» AIM OF THE TASK:
Keep every word of the listing and reproduce it exactly, but set aside any image found there.

BEGIN EXTRACTED ENTRIES

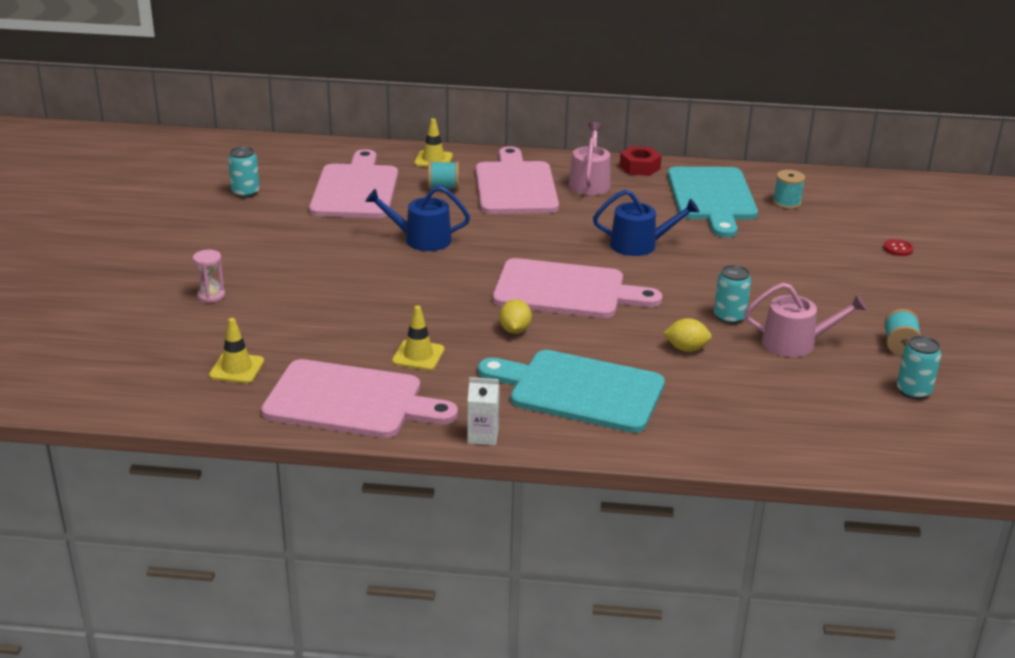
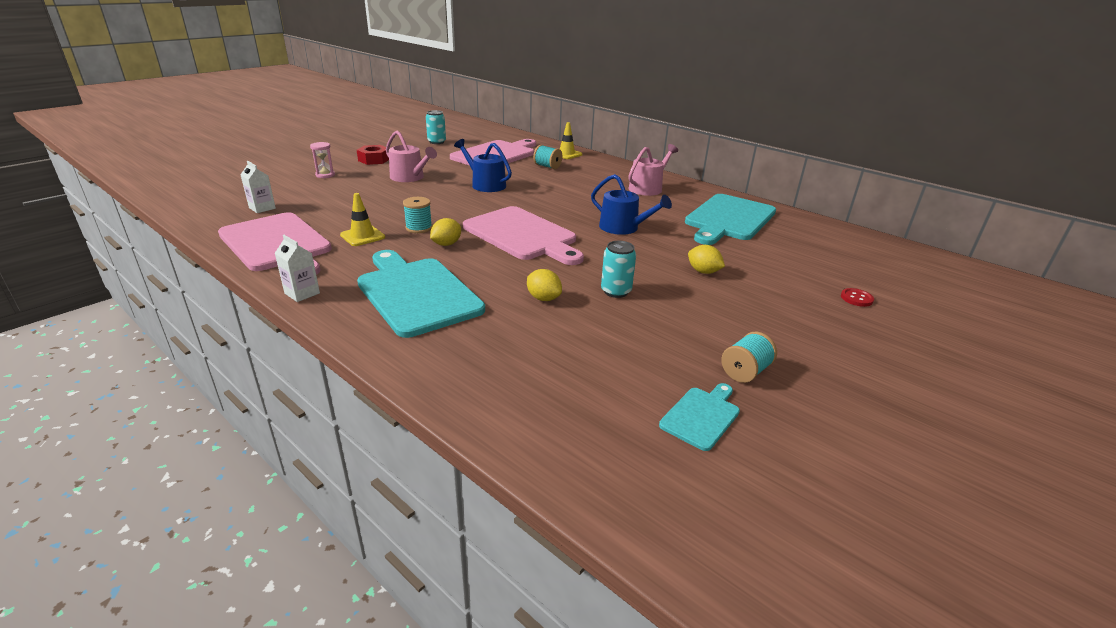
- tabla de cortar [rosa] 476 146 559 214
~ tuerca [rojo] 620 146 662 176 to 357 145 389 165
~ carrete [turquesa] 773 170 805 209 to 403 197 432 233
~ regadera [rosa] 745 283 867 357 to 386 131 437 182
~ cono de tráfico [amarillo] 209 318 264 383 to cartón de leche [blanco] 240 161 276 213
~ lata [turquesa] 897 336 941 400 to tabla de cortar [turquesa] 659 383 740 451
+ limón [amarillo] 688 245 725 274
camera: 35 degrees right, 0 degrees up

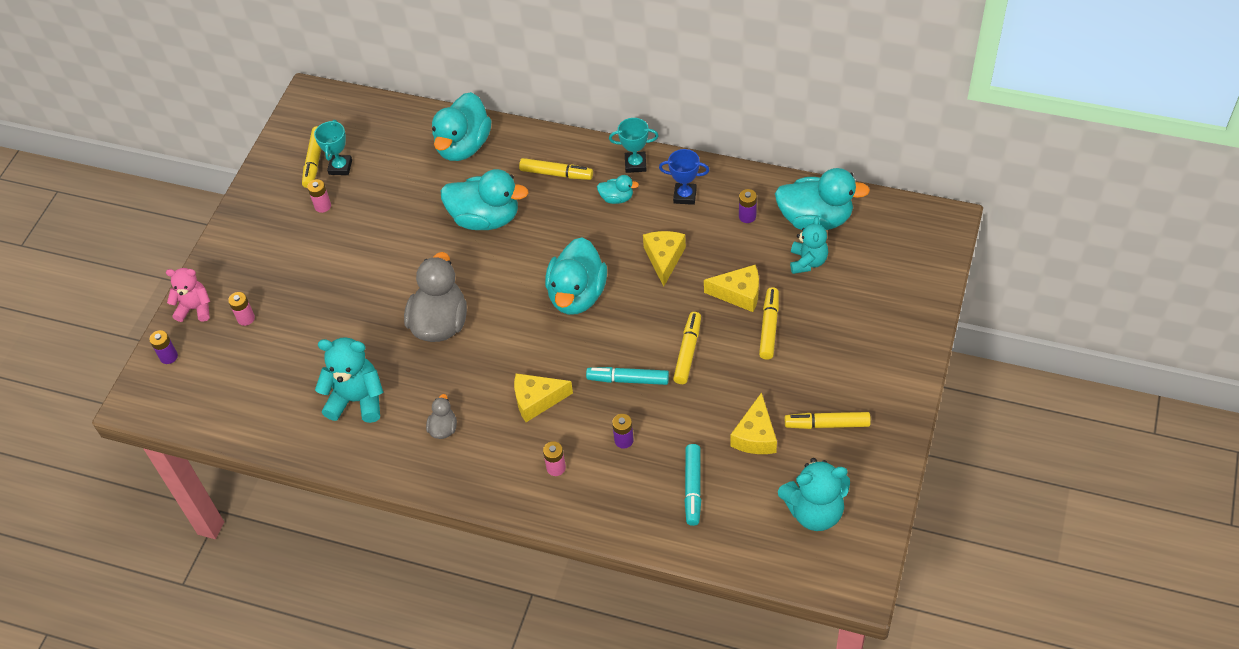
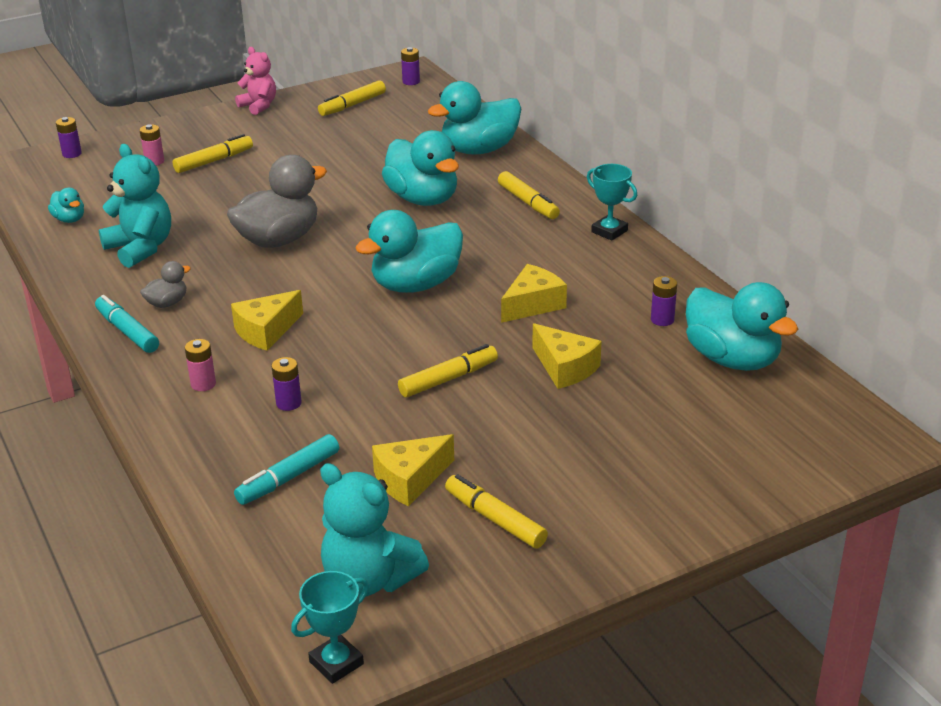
~ trofeo [turquesa] 314 120 352 175 to 291 571 369 684
- trofeo [azul] 659 149 709 205
~ pato [turquesa] 597 175 639 204 to 48 188 84 223
- pila [rosa] 307 179 331 213
- osito [turquesa] 790 216 828 274
~ osito [rosa] 166 268 210 322 to 235 47 276 115
~ rotulador [amarillo] 759 287 779 360 to 172 134 253 173
~ rotulador [turquesa] 586 367 669 385 to 95 295 159 353
~ queso [amarillo] 514 373 573 422 = 231 290 303 351 75 degrees counterclockwise
+ pila [morado] 401 47 420 85
camera: 40 degrees right, 20 degrees down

END EXTRACTED ENTRIES

» COMPLETED TASK:
- tabla de cortar [rosa] 476 146 559 214
~ tuerca [rojo] 620 146 662 176 to 357 145 389 165
~ carrete [turquesa] 773 170 805 209 to 403 197 432 233
~ regadera [rosa] 745 283 867 357 to 386 131 437 182
~ cono de tráfico [amarillo] 209 318 264 383 to cartón de leche [blanco] 240 161 276 213
~ lata [turquesa] 897 336 941 400 to tabla de cortar [turquesa] 659 383 740 451
+ limón [amarillo] 688 245 725 274
camera: 35 degrees right, 0 degrees up

~ trofeo [turquesa] 314 120 352 175 to 291 571 369 684
- trofeo [azul] 659 149 709 205
~ pato [turquesa] 597 175 639 204 to 48 188 84 223
- pila [rosa] 307 179 331 213
- osito [turquesa] 790 216 828 274
~ osito [rosa] 166 268 210 322 to 235 47 276 115
~ rotulador [amarillo] 759 287 779 360 to 172 134 253 173
~ rotulador [turquesa] 586 367 669 385 to 95 295 159 353
~ queso [amarillo] 514 373 573 422 = 231 290 303 351 75 degrees counterclockwise
+ pila [morado] 401 47 420 85
camera: 40 degrees right, 20 degrees down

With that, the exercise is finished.